▶ What you will do
Leave every image behind and restate the data word for word.

▶ Material provided
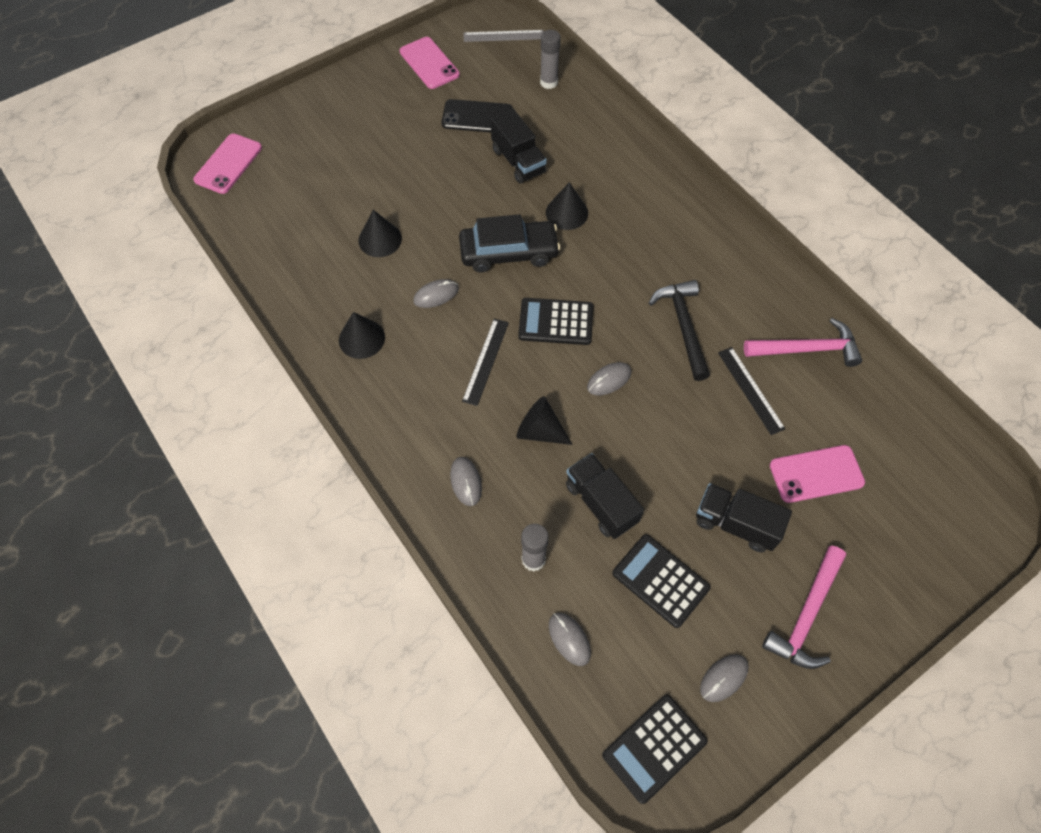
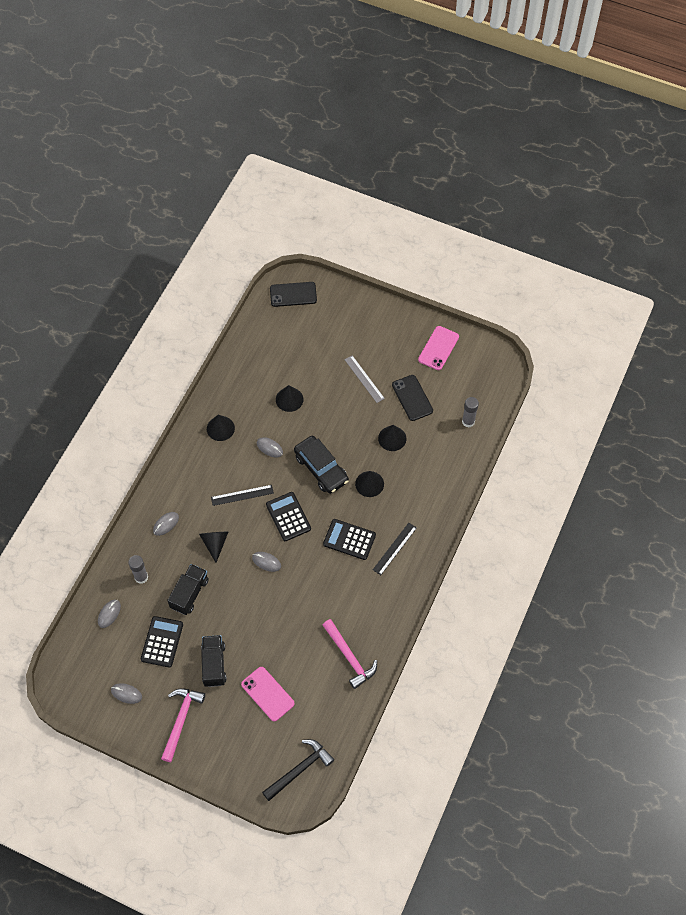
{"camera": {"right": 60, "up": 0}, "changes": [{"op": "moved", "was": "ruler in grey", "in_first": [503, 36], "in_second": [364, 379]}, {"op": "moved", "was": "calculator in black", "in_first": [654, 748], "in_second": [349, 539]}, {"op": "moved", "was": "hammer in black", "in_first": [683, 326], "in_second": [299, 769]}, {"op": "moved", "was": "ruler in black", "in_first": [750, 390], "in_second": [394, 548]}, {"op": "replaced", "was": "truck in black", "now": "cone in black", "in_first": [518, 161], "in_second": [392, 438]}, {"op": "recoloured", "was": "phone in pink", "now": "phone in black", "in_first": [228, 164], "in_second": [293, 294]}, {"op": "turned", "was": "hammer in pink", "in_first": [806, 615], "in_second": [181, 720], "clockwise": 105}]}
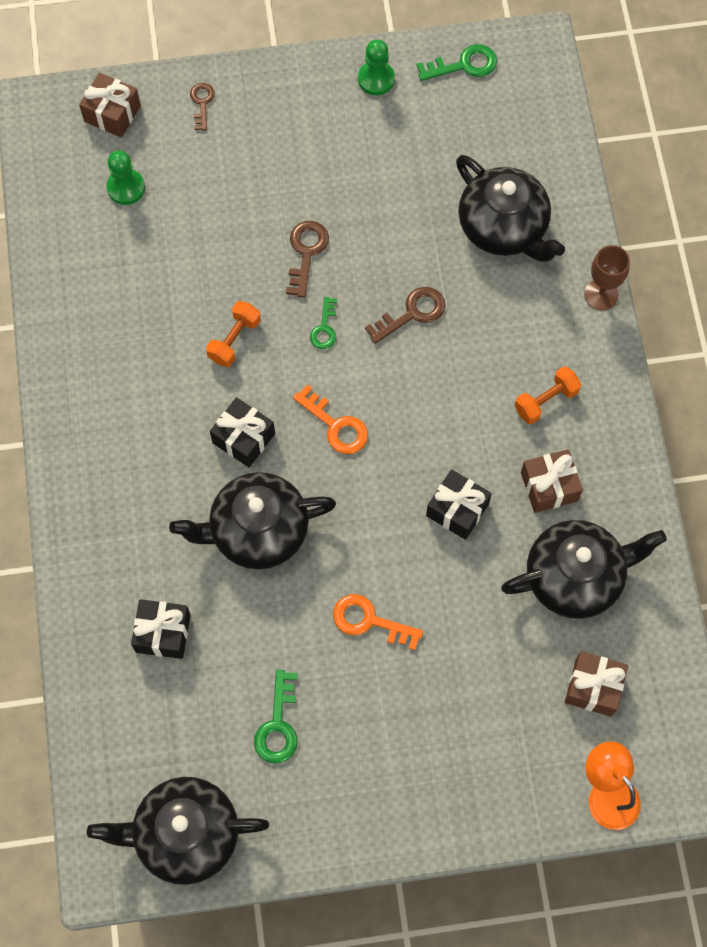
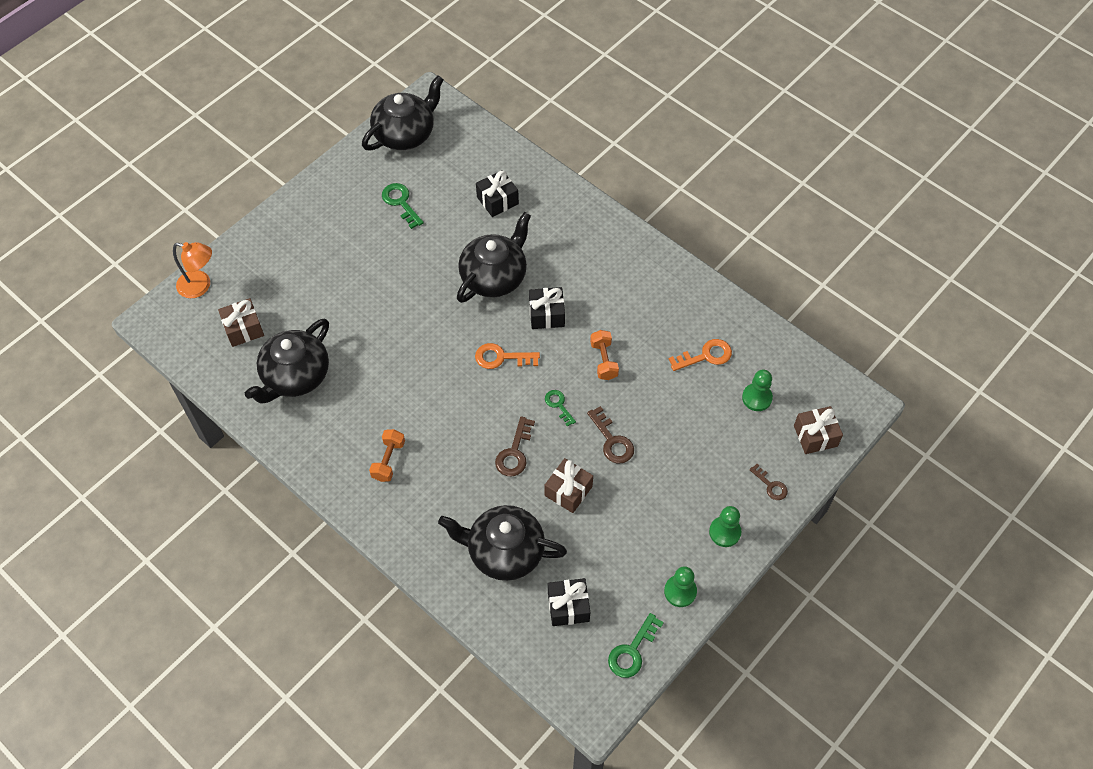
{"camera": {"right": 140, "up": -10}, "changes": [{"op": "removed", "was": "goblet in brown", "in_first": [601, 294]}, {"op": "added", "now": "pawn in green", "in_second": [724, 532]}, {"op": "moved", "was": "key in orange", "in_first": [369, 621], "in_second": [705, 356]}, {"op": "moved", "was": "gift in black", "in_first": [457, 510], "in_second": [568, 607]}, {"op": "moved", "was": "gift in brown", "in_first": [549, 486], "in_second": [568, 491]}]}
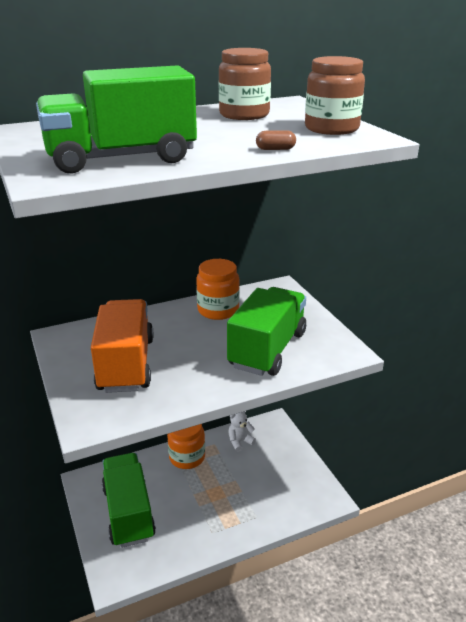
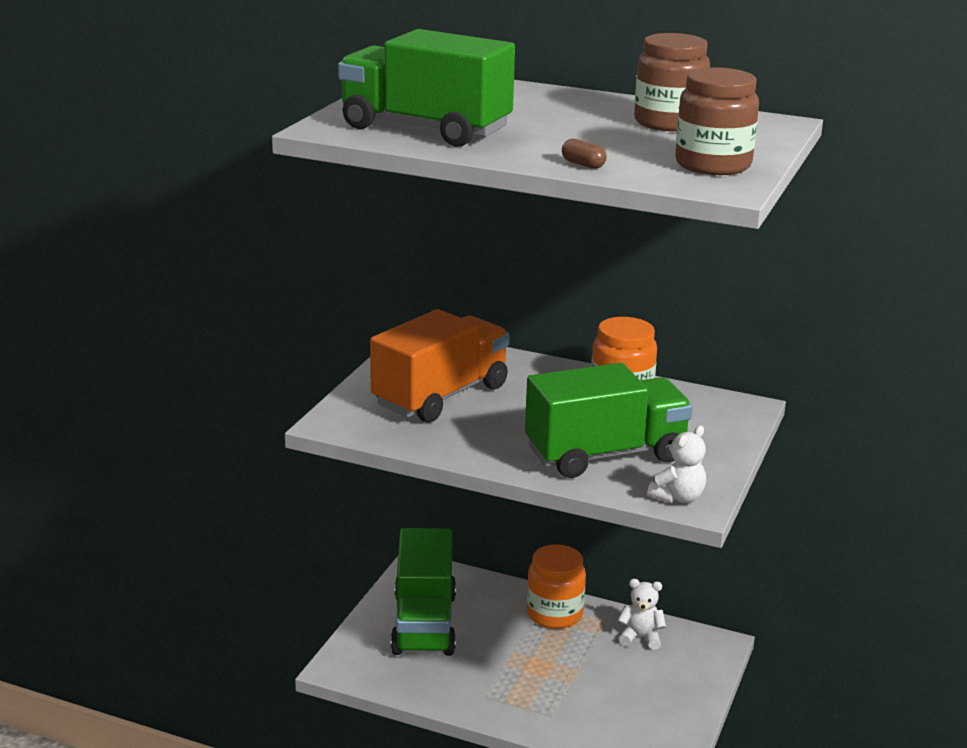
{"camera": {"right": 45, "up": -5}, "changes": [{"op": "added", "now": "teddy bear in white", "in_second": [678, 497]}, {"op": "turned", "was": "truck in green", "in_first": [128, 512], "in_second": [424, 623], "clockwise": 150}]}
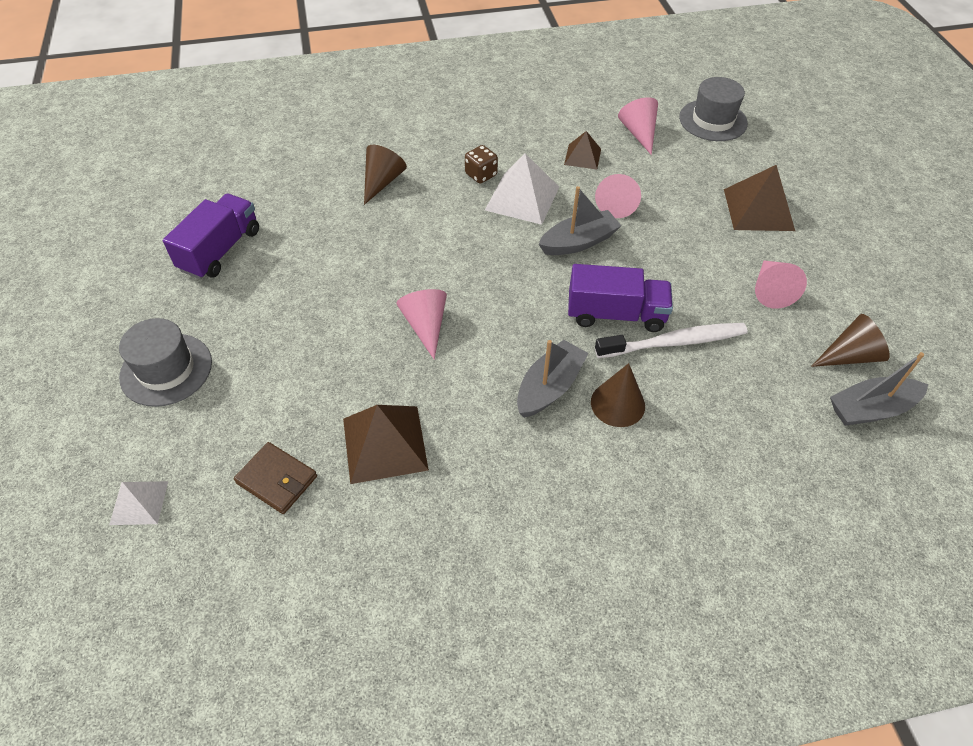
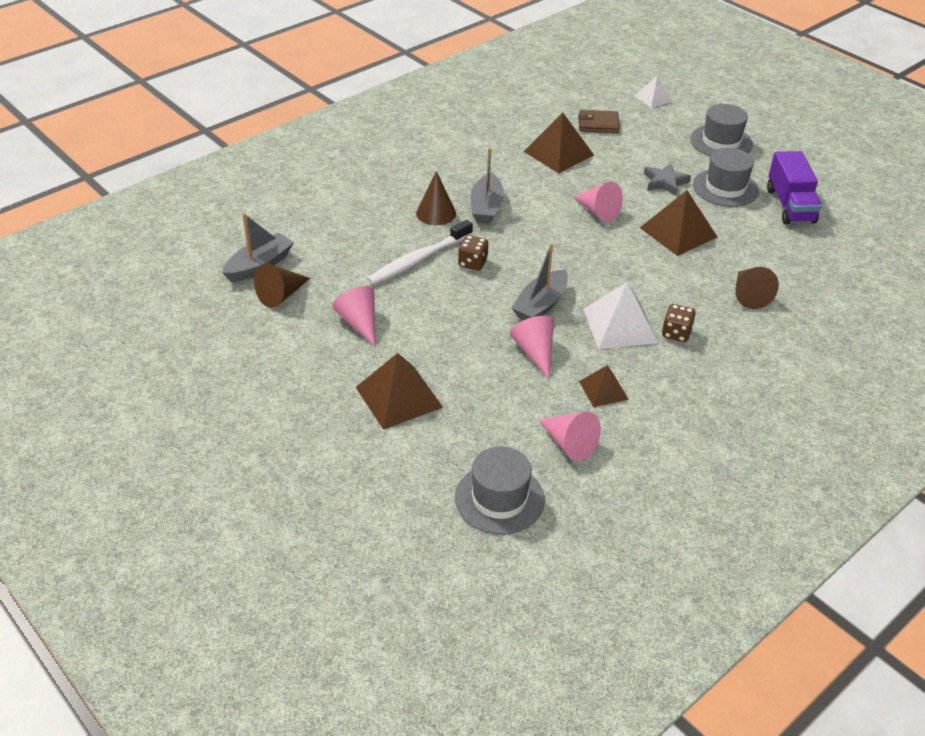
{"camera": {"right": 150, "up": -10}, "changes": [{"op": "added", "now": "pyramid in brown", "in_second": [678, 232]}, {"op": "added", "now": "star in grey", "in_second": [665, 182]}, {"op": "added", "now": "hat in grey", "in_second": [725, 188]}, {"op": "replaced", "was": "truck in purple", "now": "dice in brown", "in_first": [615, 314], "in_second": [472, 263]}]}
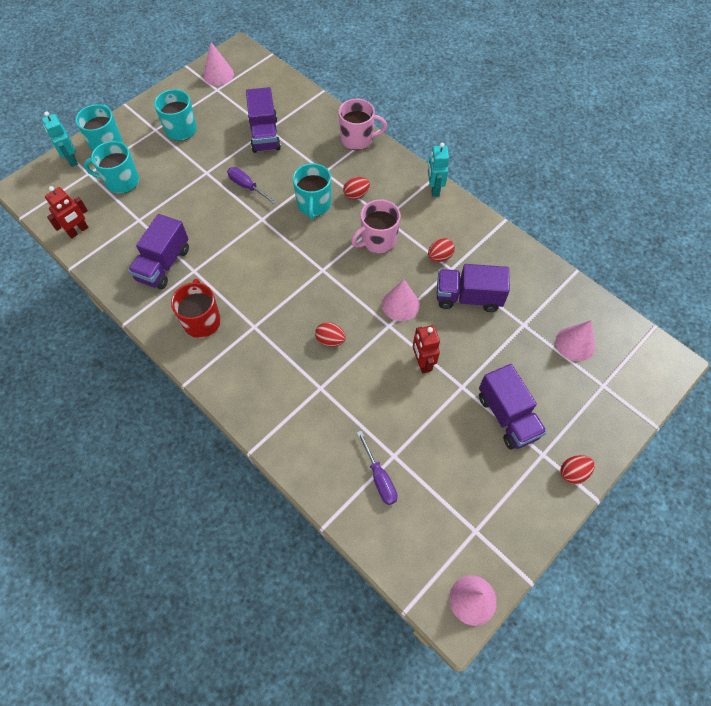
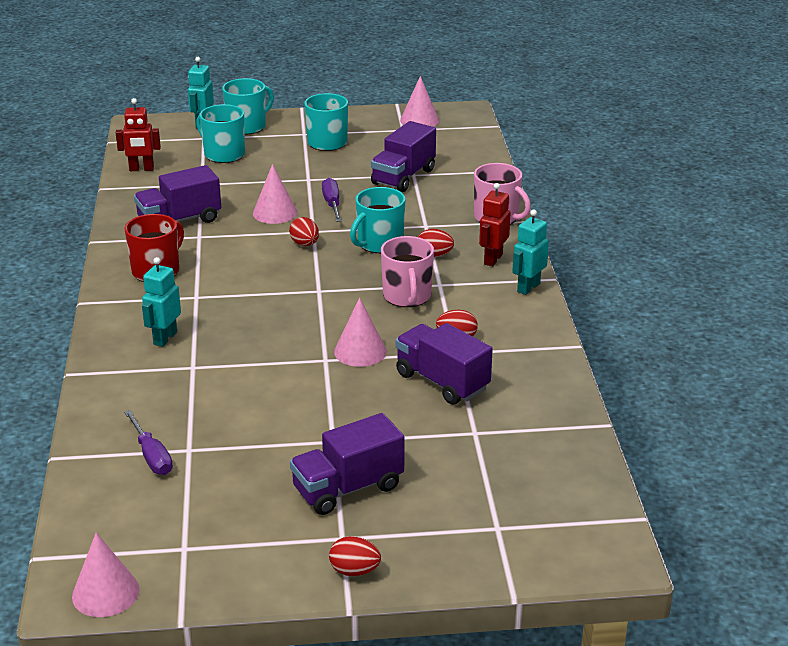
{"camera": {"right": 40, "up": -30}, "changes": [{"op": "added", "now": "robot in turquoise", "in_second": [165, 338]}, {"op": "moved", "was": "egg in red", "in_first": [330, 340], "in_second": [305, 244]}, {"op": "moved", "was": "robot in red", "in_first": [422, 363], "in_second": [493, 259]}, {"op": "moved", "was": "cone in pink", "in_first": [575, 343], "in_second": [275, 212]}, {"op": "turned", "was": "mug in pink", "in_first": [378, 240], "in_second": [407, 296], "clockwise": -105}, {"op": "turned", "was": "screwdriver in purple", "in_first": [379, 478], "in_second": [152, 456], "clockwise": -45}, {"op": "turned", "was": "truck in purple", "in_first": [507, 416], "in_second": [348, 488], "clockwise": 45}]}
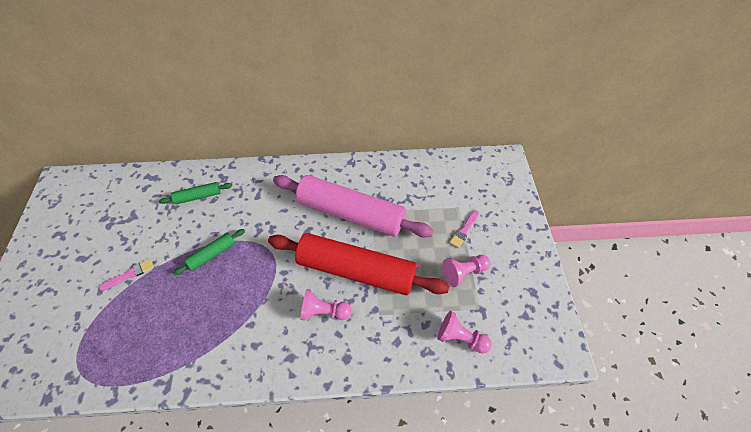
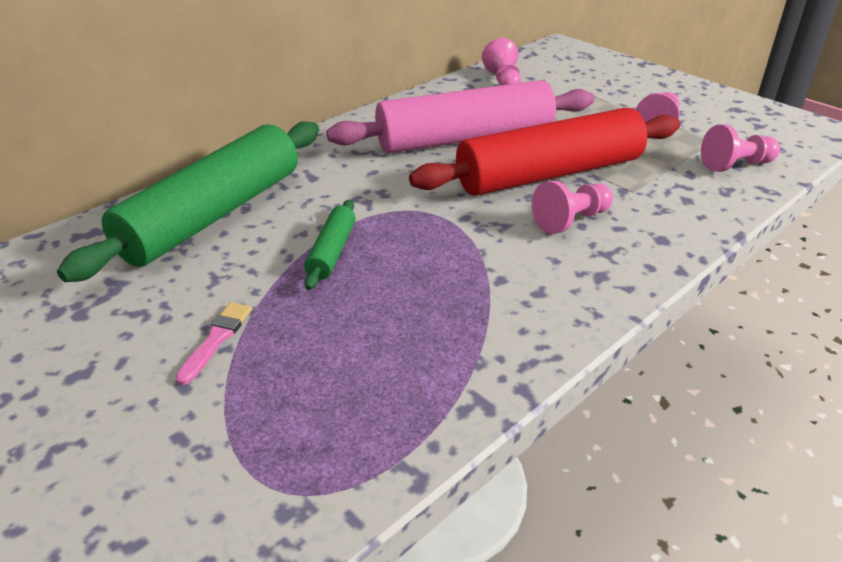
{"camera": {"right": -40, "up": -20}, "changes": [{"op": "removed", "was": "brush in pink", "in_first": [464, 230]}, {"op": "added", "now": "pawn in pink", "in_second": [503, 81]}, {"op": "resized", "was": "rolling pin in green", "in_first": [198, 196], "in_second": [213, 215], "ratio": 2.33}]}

▶ Expected answer
{"camera": {"right": 60, "up": 0}, "changes": [{"op": "moved", "was": "ruler in grey", "in_first": [503, 36], "in_second": [364, 379]}, {"op": "moved", "was": "calculator in black", "in_first": [654, 748], "in_second": [349, 539]}, {"op": "moved", "was": "hammer in black", "in_first": [683, 326], "in_second": [299, 769]}, {"op": "moved", "was": "ruler in black", "in_first": [750, 390], "in_second": [394, 548]}, {"op": "replaced", "was": "truck in black", "now": "cone in black", "in_first": [518, 161], "in_second": [392, 438]}, {"op": "recoloured", "was": "phone in pink", "now": "phone in black", "in_first": [228, 164], "in_second": [293, 294]}, {"op": "turned", "was": "hammer in pink", "in_first": [806, 615], "in_second": [181, 720], "clockwise": 105}]}
{"camera": {"right": 140, "up": -10}, "changes": [{"op": "removed", "was": "goblet in brown", "in_first": [601, 294]}, {"op": "added", "now": "pawn in green", "in_second": [724, 532]}, {"op": "moved", "was": "key in orange", "in_first": [369, 621], "in_second": [705, 356]}, {"op": "moved", "was": "gift in black", "in_first": [457, 510], "in_second": [568, 607]}, {"op": "moved", "was": "gift in brown", "in_first": [549, 486], "in_second": [568, 491]}]}
{"camera": {"right": 45, "up": -5}, "changes": [{"op": "added", "now": "teddy bear in white", "in_second": [678, 497]}, {"op": "turned", "was": "truck in green", "in_first": [128, 512], "in_second": [424, 623], "clockwise": 150}]}
{"camera": {"right": 150, "up": -10}, "changes": [{"op": "added", "now": "pyramid in brown", "in_second": [678, 232]}, {"op": "added", "now": "star in grey", "in_second": [665, 182]}, {"op": "added", "now": "hat in grey", "in_second": [725, 188]}, {"op": "replaced", "was": "truck in purple", "now": "dice in brown", "in_first": [615, 314], "in_second": [472, 263]}]}
{"camera": {"right": 40, "up": -30}, "changes": [{"op": "added", "now": "robot in turquoise", "in_second": [165, 338]}, {"op": "moved", "was": "egg in red", "in_first": [330, 340], "in_second": [305, 244]}, {"op": "moved", "was": "robot in red", "in_first": [422, 363], "in_second": [493, 259]}, {"op": "moved", "was": "cone in pink", "in_first": [575, 343], "in_second": [275, 212]}, {"op": "turned", "was": "mug in pink", "in_first": [378, 240], "in_second": [407, 296], "clockwise": -105}, {"op": "turned", "was": "screwdriver in purple", "in_first": [379, 478], "in_second": [152, 456], "clockwise": -45}, {"op": "turned", "was": "truck in purple", "in_first": [507, 416], "in_second": [348, 488], "clockwise": 45}]}
{"camera": {"right": -40, "up": -20}, "changes": [{"op": "removed", "was": "brush in pink", "in_first": [464, 230]}, {"op": "added", "now": "pawn in pink", "in_second": [503, 81]}, {"op": "resized", "was": "rolling pin in green", "in_first": [198, 196], "in_second": [213, 215], "ratio": 2.33}]}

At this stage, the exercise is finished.